__TASK DETAILS__:
Filter this material down to the lines that hold "camera", copying each one.

__DATASET EXCERPTS__:
*** Block opens ***
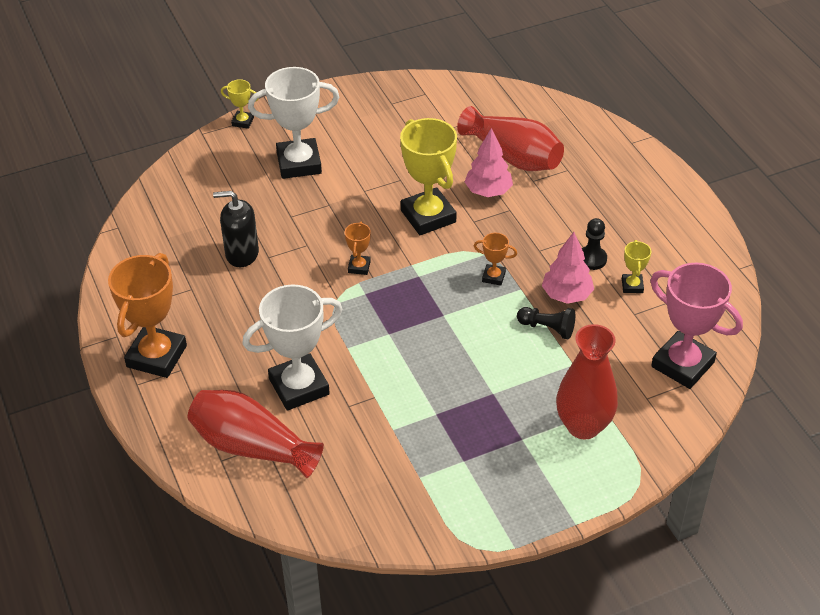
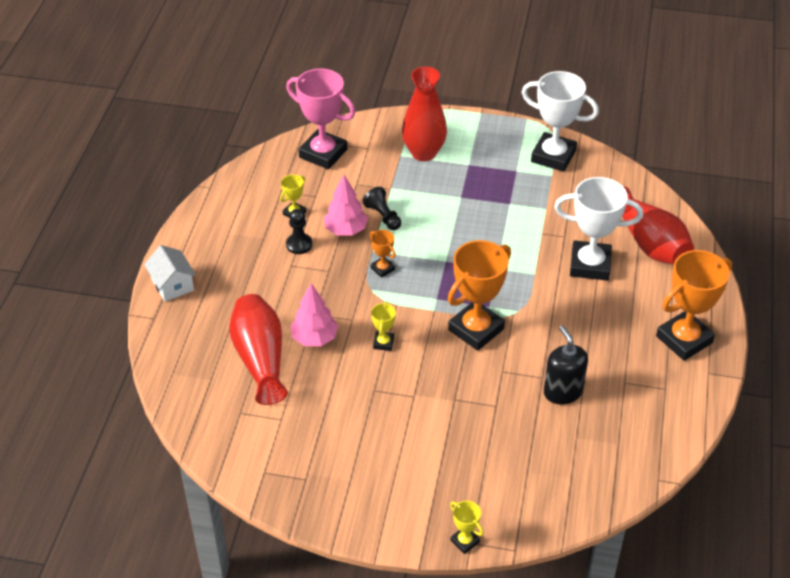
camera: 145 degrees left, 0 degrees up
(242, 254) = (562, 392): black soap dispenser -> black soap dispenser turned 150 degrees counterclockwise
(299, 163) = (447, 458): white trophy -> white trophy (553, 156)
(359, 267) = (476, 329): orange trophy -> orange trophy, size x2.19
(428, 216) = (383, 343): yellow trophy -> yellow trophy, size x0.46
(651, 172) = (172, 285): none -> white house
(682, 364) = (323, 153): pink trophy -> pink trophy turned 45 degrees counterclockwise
*** Block closes ***
*** Block opens ***
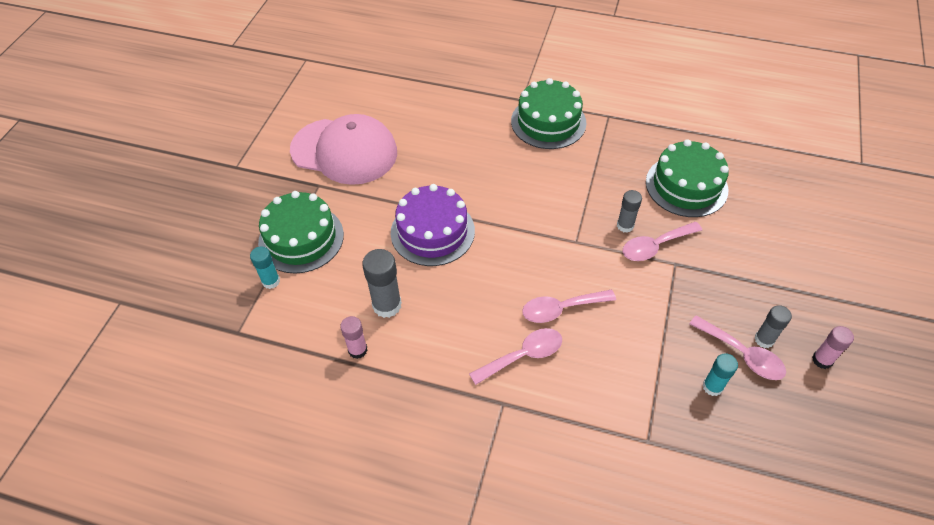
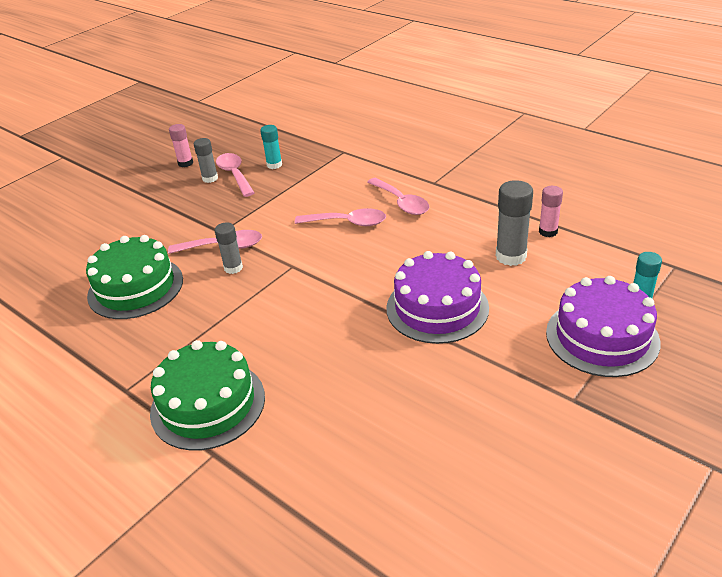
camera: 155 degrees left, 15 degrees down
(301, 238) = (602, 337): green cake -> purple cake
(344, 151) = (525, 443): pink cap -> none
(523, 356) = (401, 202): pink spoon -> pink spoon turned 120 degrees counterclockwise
*** Block closes ***
*** Block opens ***
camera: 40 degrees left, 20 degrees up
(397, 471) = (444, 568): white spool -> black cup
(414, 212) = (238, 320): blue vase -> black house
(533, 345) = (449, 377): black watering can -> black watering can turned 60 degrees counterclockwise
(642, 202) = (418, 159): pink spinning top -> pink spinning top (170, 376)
*** Block closes ***
__SOLUTION TO THE PROBLEM__:
camera: 145 degrees left, 0 degrees up
camera: 155 degrees left, 15 degrees down
camera: 40 degrees left, 20 degrees up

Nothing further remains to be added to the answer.